WHAT IS NEEDED: Go line by line through the records below. Copy whichever lines contain the string "diode".

(Edit difference data)
------------------------

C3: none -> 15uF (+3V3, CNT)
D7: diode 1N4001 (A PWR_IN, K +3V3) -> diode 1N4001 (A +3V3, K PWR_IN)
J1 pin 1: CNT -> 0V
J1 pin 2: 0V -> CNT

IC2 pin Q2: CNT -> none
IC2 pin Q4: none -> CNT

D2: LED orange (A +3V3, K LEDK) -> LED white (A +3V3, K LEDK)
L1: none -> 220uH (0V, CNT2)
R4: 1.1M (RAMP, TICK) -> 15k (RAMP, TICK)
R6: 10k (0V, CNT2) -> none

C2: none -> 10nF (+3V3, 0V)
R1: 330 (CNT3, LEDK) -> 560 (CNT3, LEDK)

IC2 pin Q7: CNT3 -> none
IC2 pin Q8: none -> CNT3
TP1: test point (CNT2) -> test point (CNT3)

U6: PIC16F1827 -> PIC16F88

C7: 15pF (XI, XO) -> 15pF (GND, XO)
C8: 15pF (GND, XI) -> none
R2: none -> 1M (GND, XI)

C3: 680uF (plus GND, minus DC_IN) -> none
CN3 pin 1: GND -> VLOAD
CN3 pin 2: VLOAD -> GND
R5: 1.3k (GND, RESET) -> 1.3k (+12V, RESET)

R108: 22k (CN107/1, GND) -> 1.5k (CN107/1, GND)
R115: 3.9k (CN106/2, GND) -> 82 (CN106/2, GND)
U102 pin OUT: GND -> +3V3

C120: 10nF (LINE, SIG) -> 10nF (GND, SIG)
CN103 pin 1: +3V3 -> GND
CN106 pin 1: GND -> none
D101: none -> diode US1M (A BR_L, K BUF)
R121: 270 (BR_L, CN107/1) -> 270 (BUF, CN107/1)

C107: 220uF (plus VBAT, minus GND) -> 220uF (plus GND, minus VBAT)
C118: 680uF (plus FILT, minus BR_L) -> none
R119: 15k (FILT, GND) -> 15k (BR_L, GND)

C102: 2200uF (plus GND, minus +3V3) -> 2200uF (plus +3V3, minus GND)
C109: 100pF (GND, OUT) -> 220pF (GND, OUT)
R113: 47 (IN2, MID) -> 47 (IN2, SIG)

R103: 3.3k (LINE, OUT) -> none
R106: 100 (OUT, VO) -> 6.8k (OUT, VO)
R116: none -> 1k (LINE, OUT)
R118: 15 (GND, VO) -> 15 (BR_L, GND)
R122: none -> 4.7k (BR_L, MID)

------------------------

EXERCISE SOLUTION:
D7: diode 1N4001 (A PWR_IN, K +3V3) -> diode 1N4001 (A +3V3, K PWR_IN)
D101: none -> diode US1M (A BR_L, K BUF)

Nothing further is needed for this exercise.